Exercise requirements » Gather every line in the items below that contains the word "white" and copy each one out.

Data excerpts:
>>>>

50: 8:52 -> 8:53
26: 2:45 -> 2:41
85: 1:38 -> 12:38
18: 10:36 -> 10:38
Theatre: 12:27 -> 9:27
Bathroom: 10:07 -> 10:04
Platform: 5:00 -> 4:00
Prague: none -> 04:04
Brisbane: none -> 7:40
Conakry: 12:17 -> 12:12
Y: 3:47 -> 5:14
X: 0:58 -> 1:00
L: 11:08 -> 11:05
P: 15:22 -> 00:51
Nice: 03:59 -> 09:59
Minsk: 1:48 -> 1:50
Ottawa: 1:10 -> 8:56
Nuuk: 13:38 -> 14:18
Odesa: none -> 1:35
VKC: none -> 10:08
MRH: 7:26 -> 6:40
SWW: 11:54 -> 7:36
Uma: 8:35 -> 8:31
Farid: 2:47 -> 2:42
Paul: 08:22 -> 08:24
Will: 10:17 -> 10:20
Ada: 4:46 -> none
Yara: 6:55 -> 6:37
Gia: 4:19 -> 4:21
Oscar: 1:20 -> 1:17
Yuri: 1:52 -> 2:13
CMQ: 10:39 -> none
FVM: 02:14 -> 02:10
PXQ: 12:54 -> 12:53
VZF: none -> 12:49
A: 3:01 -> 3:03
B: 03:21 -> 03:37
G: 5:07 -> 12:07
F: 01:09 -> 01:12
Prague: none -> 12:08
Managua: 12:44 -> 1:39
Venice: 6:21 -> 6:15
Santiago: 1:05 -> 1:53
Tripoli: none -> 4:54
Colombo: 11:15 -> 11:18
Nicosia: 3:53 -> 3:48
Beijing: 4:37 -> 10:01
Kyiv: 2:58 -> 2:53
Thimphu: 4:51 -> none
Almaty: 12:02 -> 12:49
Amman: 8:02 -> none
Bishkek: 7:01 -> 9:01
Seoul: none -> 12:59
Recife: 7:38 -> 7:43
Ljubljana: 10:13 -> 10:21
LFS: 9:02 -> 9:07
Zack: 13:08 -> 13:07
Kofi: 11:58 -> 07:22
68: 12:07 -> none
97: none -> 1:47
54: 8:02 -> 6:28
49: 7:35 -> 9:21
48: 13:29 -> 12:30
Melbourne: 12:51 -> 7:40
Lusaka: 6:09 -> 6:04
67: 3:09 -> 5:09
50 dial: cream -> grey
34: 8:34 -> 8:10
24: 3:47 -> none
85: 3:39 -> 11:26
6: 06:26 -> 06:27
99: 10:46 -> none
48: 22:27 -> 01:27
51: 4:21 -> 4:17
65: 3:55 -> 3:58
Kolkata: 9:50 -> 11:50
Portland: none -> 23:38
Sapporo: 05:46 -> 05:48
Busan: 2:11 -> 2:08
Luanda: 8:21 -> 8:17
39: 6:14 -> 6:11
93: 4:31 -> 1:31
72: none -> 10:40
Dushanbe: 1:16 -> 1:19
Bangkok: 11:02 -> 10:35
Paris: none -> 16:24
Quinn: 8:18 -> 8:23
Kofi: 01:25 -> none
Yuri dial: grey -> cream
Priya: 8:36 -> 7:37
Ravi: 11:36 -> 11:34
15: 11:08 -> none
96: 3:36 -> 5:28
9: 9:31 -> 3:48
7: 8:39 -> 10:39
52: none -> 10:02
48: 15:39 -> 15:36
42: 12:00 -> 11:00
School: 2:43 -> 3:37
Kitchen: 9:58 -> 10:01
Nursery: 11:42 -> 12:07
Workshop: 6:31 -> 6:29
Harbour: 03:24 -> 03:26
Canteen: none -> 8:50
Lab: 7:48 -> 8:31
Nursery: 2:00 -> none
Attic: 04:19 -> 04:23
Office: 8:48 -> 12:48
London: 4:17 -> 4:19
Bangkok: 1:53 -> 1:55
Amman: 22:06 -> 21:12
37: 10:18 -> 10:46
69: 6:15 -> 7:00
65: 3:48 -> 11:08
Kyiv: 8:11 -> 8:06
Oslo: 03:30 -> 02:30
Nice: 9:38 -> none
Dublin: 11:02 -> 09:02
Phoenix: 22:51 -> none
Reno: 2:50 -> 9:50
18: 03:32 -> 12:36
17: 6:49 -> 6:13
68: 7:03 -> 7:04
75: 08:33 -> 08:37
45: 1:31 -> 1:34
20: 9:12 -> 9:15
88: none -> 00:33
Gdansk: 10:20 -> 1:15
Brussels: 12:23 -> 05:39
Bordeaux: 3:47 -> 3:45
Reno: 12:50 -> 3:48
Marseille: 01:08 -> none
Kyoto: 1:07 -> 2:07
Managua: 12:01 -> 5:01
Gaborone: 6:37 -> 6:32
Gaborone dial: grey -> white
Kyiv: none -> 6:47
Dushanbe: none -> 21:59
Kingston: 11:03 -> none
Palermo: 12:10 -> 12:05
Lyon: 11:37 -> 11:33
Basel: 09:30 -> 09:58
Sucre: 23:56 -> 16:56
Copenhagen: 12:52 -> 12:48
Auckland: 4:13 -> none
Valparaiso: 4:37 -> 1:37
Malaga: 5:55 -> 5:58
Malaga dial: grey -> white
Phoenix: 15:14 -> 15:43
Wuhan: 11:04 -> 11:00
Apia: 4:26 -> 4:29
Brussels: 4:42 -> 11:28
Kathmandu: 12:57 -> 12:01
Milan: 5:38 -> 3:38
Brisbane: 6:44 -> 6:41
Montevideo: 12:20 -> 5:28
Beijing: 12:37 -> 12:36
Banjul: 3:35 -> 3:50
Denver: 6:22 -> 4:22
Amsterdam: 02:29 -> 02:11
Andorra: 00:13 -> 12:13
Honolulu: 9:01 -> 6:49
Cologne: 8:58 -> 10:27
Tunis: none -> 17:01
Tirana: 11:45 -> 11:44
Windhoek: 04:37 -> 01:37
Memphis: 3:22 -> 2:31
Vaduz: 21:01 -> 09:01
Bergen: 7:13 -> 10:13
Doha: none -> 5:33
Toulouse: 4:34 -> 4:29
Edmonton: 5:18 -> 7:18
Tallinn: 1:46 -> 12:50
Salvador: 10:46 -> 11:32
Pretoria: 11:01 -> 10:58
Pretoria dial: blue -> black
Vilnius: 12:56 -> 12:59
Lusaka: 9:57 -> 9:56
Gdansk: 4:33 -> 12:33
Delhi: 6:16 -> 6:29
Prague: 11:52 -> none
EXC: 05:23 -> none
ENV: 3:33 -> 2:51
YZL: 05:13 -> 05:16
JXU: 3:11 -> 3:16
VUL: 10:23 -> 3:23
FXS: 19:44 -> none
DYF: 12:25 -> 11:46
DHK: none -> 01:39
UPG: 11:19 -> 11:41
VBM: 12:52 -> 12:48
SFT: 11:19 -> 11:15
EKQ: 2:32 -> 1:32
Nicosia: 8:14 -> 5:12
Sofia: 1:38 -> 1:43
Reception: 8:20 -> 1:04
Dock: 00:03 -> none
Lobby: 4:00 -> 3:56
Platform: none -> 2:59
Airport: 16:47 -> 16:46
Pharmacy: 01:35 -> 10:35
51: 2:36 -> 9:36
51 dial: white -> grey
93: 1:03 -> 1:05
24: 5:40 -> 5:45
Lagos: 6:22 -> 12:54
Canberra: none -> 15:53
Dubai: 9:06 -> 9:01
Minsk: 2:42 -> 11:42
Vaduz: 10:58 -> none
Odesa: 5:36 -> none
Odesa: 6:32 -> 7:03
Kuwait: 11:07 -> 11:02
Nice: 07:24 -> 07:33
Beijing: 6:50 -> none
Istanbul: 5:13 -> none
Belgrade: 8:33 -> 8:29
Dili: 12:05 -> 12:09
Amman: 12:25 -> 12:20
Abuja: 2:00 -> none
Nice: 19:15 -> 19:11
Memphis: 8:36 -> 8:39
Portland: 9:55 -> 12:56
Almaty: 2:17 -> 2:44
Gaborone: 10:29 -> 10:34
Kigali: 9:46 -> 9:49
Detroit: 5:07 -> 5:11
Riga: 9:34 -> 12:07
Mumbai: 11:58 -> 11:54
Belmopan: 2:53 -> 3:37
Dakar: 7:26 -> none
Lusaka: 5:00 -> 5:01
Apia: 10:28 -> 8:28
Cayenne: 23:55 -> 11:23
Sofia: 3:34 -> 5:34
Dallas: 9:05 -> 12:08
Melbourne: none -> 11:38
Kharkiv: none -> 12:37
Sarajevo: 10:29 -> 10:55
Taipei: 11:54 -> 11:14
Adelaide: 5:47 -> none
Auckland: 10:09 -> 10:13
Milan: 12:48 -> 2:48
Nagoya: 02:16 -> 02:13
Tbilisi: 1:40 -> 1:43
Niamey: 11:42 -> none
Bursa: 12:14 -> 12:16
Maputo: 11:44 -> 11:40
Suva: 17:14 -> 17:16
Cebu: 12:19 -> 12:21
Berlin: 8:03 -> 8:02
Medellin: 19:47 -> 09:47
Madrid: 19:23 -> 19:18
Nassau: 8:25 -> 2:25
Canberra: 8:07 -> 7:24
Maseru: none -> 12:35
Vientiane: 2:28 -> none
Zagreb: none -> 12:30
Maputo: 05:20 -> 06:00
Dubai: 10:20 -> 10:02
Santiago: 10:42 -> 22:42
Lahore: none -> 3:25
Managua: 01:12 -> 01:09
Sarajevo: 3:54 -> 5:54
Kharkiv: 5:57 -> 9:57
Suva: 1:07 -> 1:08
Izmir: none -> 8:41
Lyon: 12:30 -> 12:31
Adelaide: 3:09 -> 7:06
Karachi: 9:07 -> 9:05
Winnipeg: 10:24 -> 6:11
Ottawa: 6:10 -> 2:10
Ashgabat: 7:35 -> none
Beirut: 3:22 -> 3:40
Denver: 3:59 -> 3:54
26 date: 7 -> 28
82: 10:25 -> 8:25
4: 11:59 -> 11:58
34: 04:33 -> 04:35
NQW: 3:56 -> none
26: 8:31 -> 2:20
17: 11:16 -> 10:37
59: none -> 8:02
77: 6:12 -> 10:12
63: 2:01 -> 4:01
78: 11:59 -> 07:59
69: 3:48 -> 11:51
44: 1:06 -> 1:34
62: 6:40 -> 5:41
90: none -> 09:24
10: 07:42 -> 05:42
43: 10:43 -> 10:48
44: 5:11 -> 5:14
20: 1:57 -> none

<<<<

Full answer »
Gaborone dial: grey -> white
Malaga dial: grey -> white
51 dial: white -> grey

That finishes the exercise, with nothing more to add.